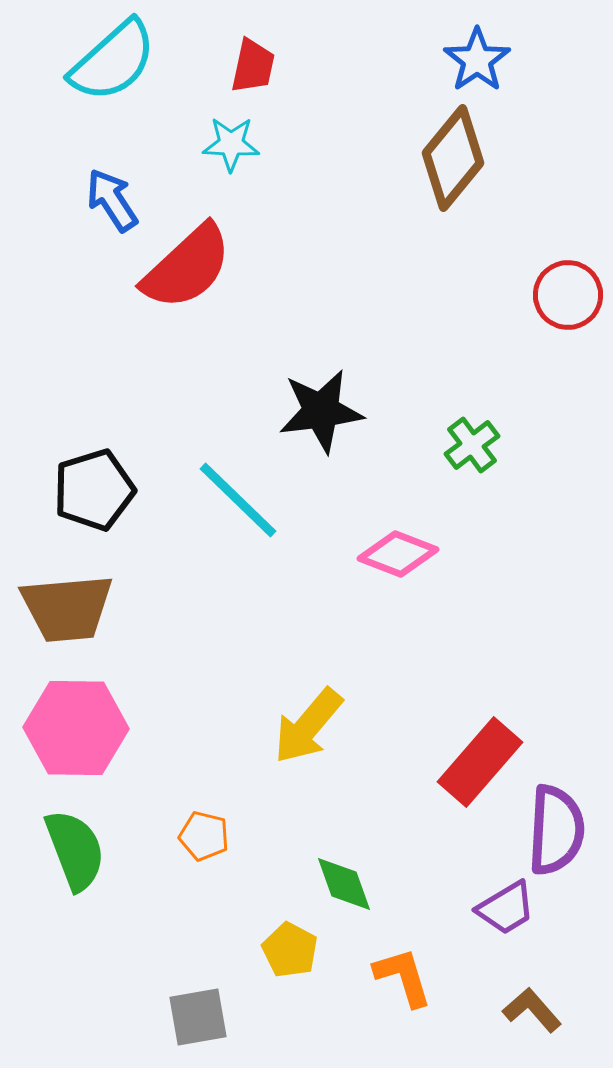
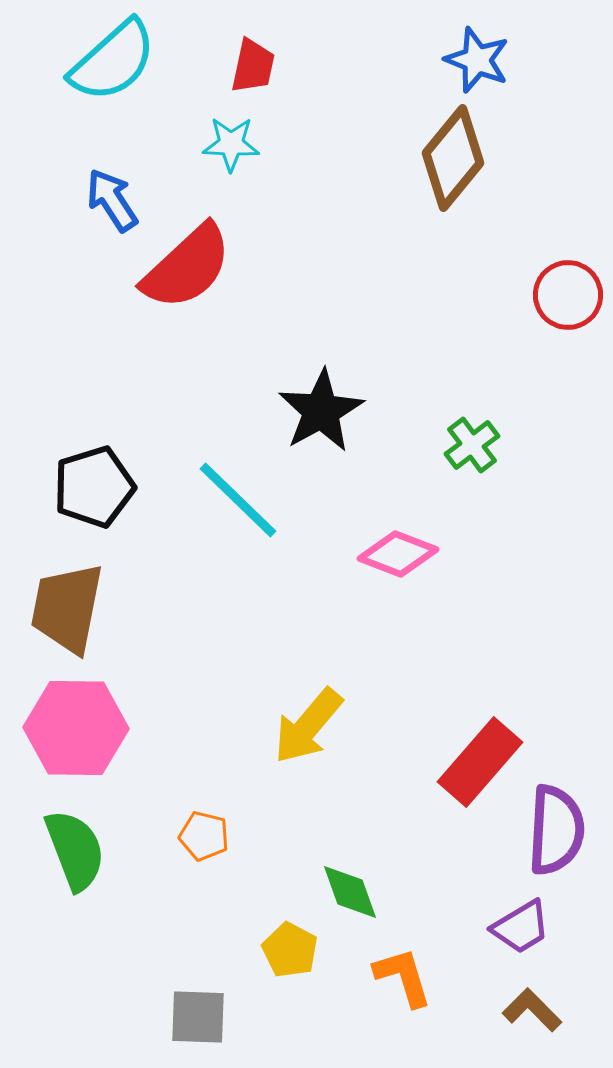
blue star: rotated 16 degrees counterclockwise
black star: rotated 22 degrees counterclockwise
black pentagon: moved 3 px up
brown trapezoid: rotated 106 degrees clockwise
green diamond: moved 6 px right, 8 px down
purple trapezoid: moved 15 px right, 19 px down
brown L-shape: rotated 4 degrees counterclockwise
gray square: rotated 12 degrees clockwise
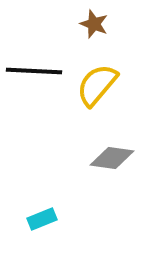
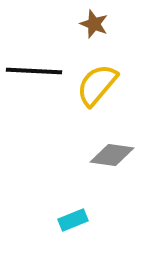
gray diamond: moved 3 px up
cyan rectangle: moved 31 px right, 1 px down
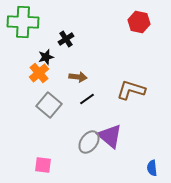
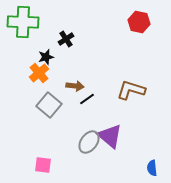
brown arrow: moved 3 px left, 9 px down
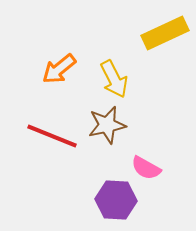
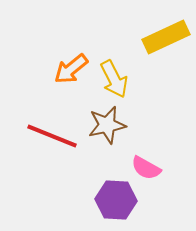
yellow rectangle: moved 1 px right, 4 px down
orange arrow: moved 12 px right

▶ EXERCISE GOAL
Write out the entries again, word for word. No images.

▶ OUTPUT FOR THIS EXERCISE
blue star: rotated 16 degrees counterclockwise
black star: rotated 22 degrees counterclockwise
black pentagon: moved 3 px up
brown trapezoid: rotated 106 degrees clockwise
green diamond: moved 6 px right, 8 px down
purple trapezoid: moved 15 px right, 19 px down
brown L-shape: rotated 4 degrees counterclockwise
gray square: rotated 12 degrees clockwise
gray diamond: moved 3 px up
cyan rectangle: moved 31 px right, 1 px down
brown arrow: moved 3 px left, 9 px down
yellow rectangle: moved 1 px right, 4 px down
orange arrow: moved 12 px right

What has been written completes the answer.